Object correspondence data:
┏━━

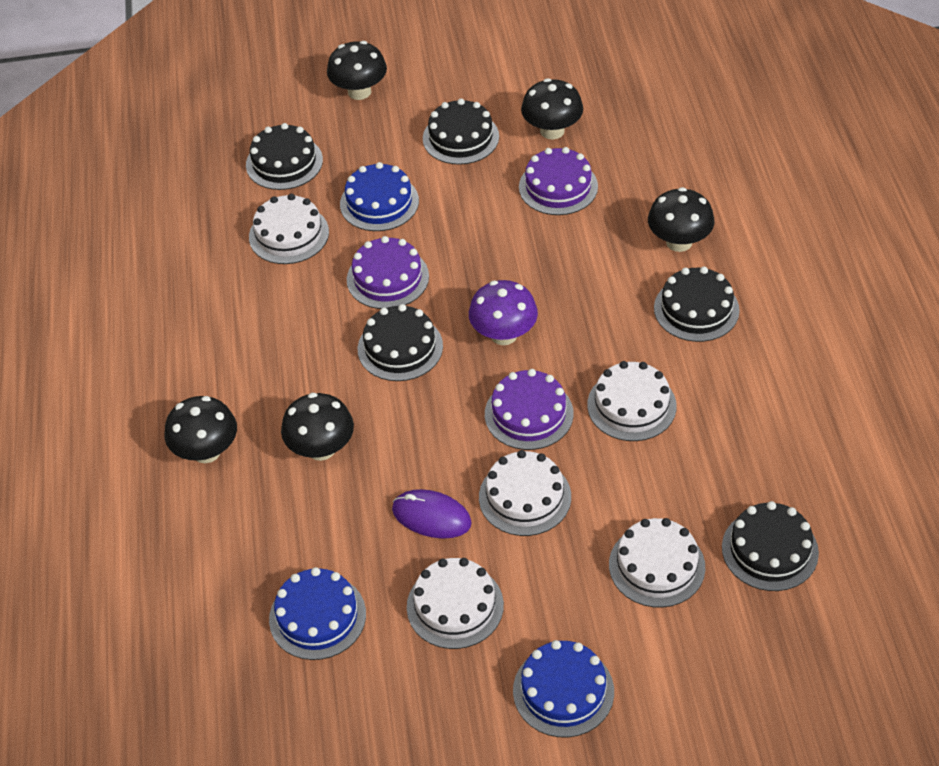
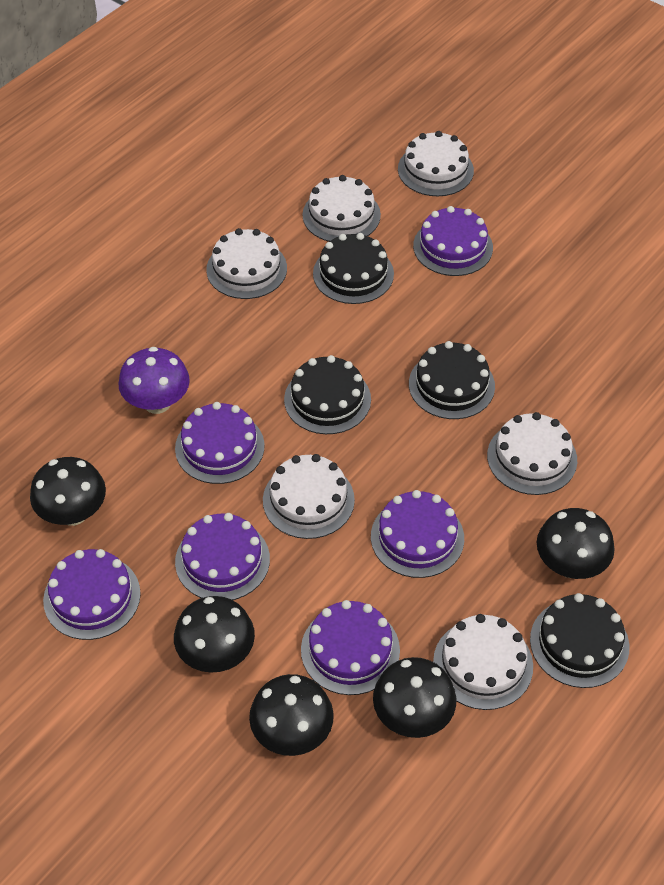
black cake: 5 -> 4
blue cake: 3 -> 0
purple cake: 3 -> 6
purple mouse: 1 -> 0
white cake: 5 -> 6

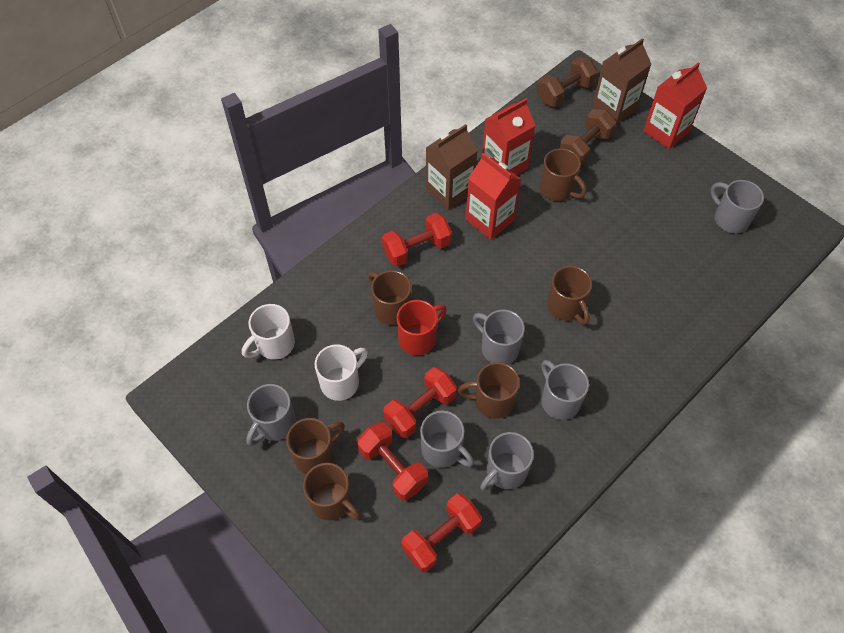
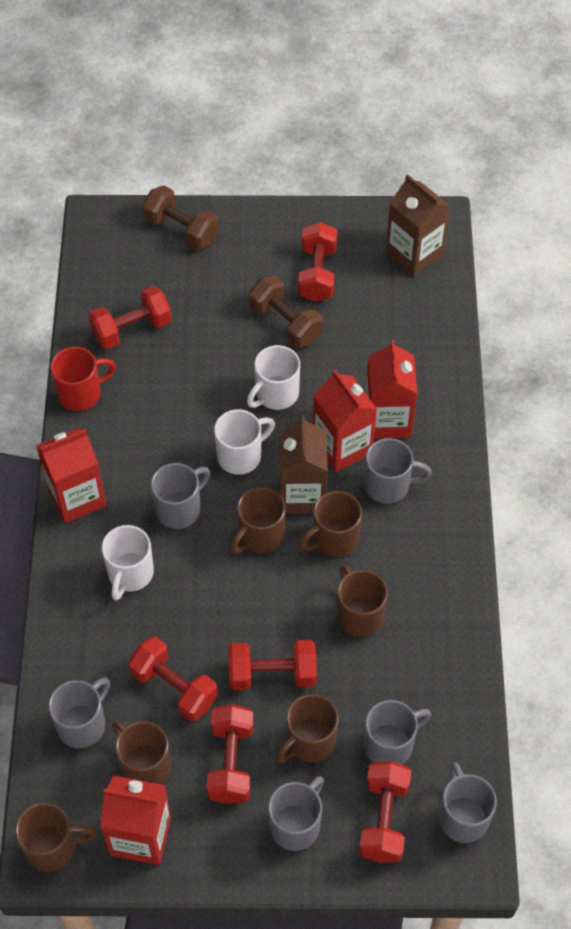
red carton: 3 -> 4
red dumbbell: 4 -> 6
white mug: 2 -> 3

┗━━

## [DIRECTIONS FOR THIS TASK]
Copy every line in the records above that contains the word "cake".

## [RESPONSE TO THE EXERCISE]
black cake: 5 -> 4
blue cake: 3 -> 0
purple cake: 3 -> 6
white cake: 5 -> 6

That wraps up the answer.